> _WHAT NEEDS TO BE DONE_
Both the line below containing "camera: 25 degrees right, 10 degrees down" and the line containing "(472, 301) = (497, 283): orange", along with every line between them, should be repeated exactly; no other line belongs in the answer.

> _AVAILABLE DATA_
BEGIN

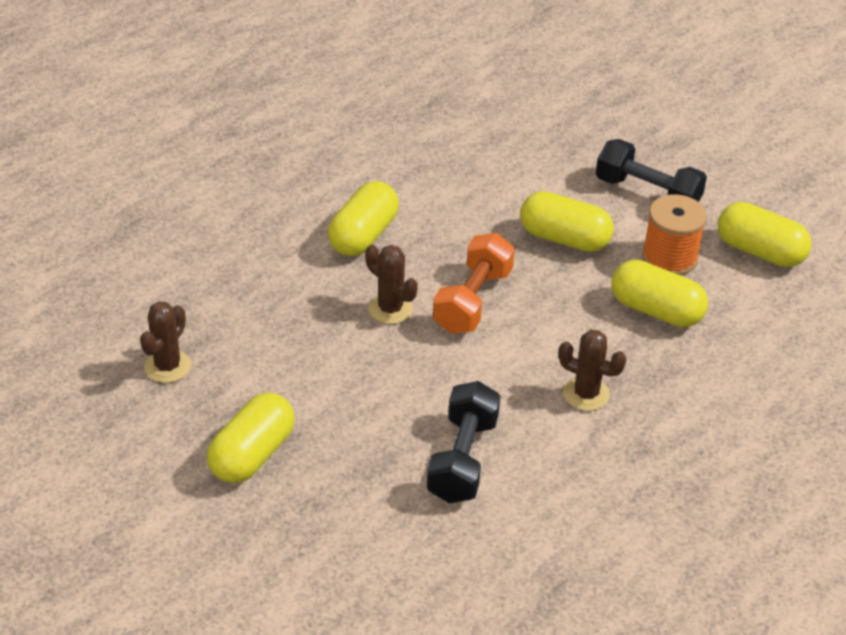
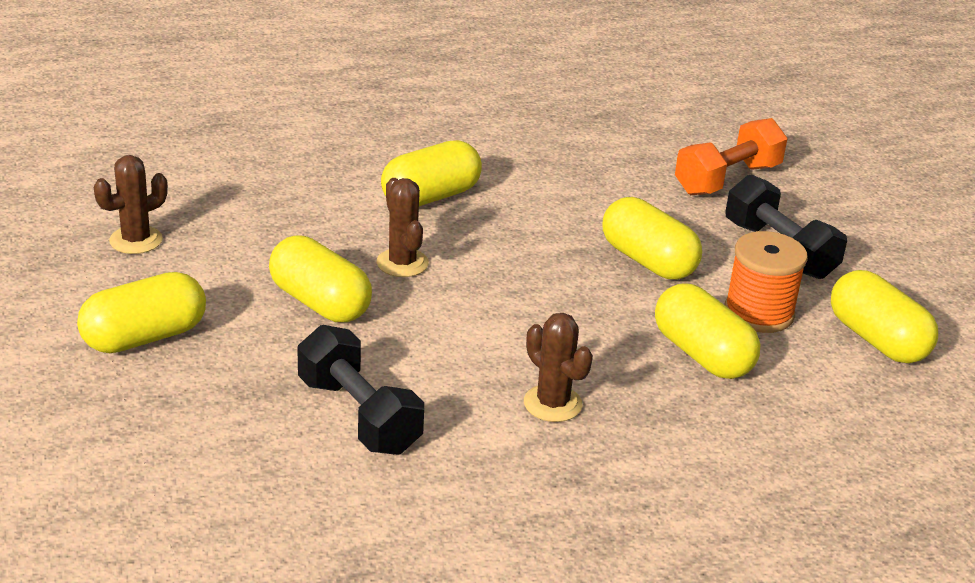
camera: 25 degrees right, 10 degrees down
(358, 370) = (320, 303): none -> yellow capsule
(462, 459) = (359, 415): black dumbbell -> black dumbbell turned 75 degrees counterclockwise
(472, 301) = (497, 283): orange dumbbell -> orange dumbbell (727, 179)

END
BEGIN

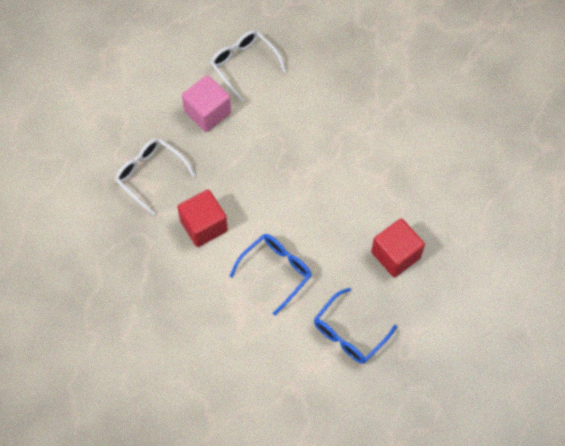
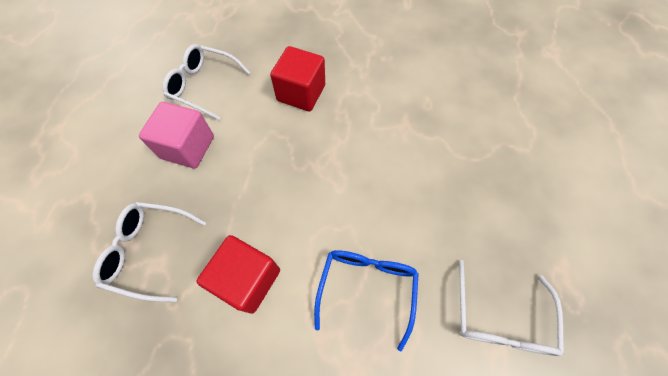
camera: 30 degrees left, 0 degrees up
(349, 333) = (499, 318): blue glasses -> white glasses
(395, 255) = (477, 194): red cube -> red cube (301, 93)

END
BEGIN

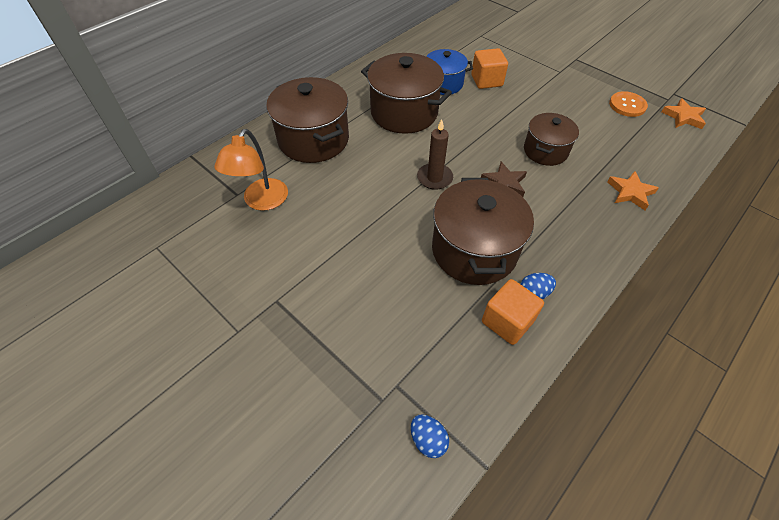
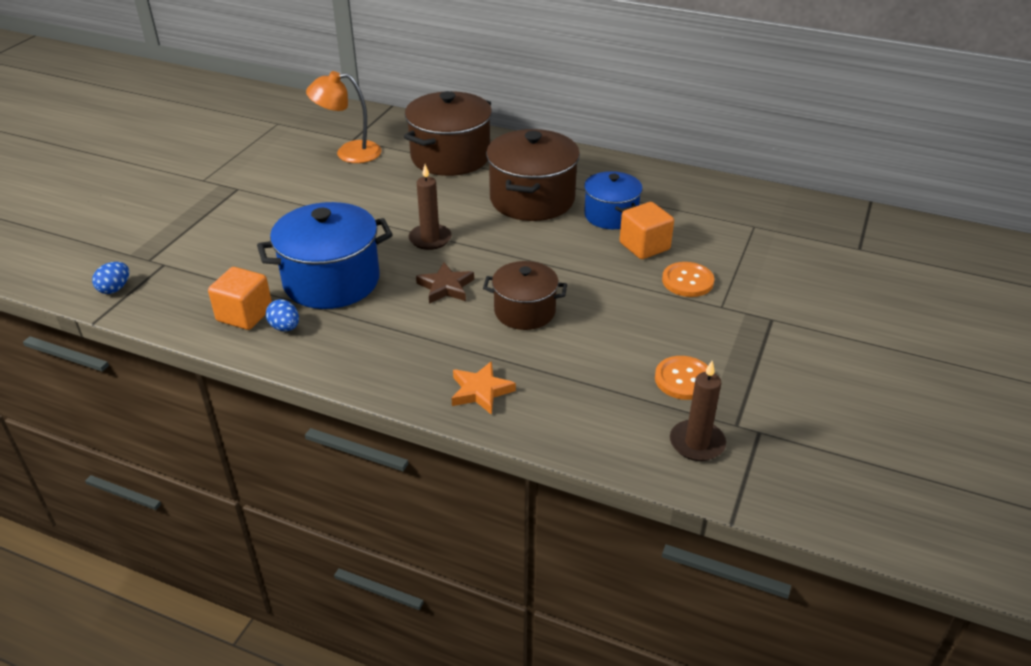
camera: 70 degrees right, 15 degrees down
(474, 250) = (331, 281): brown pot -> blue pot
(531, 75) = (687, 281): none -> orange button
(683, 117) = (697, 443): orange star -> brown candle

END

> _RESPONSE_
camera: 25 degrees right, 10 degrees down
(358, 370) = (320, 303): none -> yellow capsule
(462, 459) = (359, 415): black dumbbell -> black dumbbell turned 75 degrees counterclockwise
(472, 301) = (497, 283): orange dumbbell -> orange dumbbell (727, 179)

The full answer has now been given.